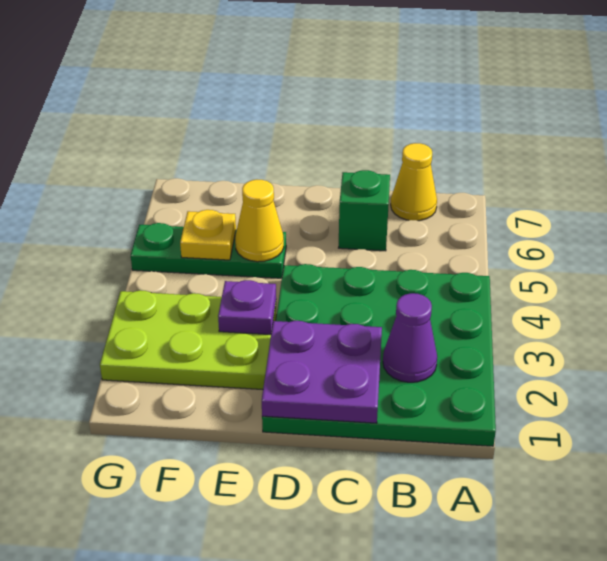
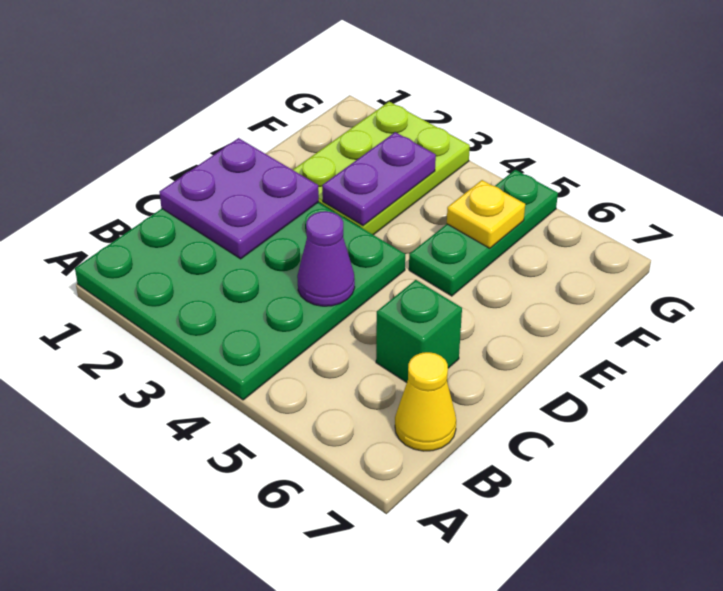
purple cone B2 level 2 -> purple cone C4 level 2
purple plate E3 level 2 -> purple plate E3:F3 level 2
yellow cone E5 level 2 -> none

==

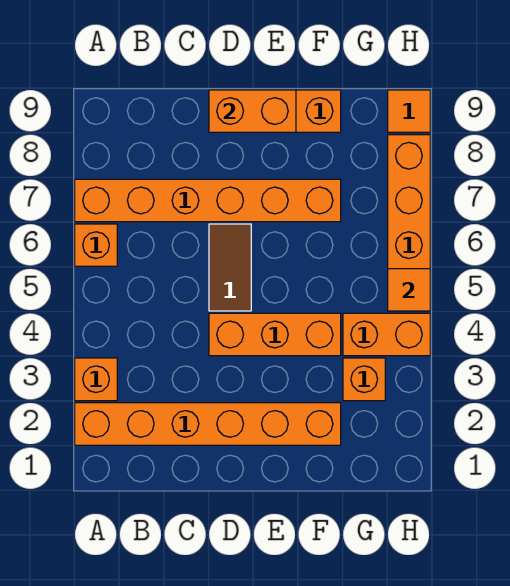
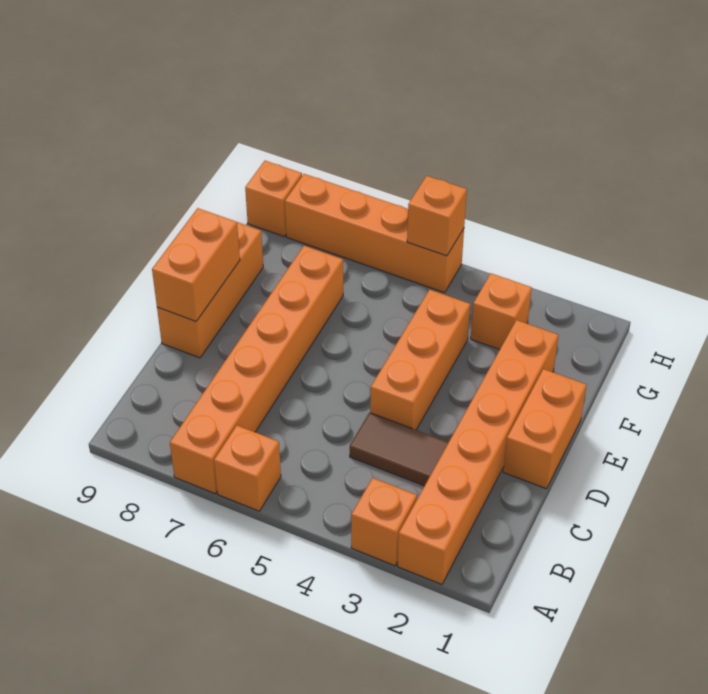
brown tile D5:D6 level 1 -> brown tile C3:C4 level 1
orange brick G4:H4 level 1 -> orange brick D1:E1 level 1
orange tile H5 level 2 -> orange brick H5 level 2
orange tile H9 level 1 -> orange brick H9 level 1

Work to be completed: Everything above from the line with "brown tile D5:D6" to the line with "orange tile H9", both included, must be repeated exactly, and nothing outside that range.

Answer space:
brown tile D5:D6 level 1 -> brown tile C3:C4 level 1
orange brick G4:H4 level 1 -> orange brick D1:E1 level 1
orange tile H5 level 2 -> orange brick H5 level 2
orange tile H9 level 1 -> orange brick H9 level 1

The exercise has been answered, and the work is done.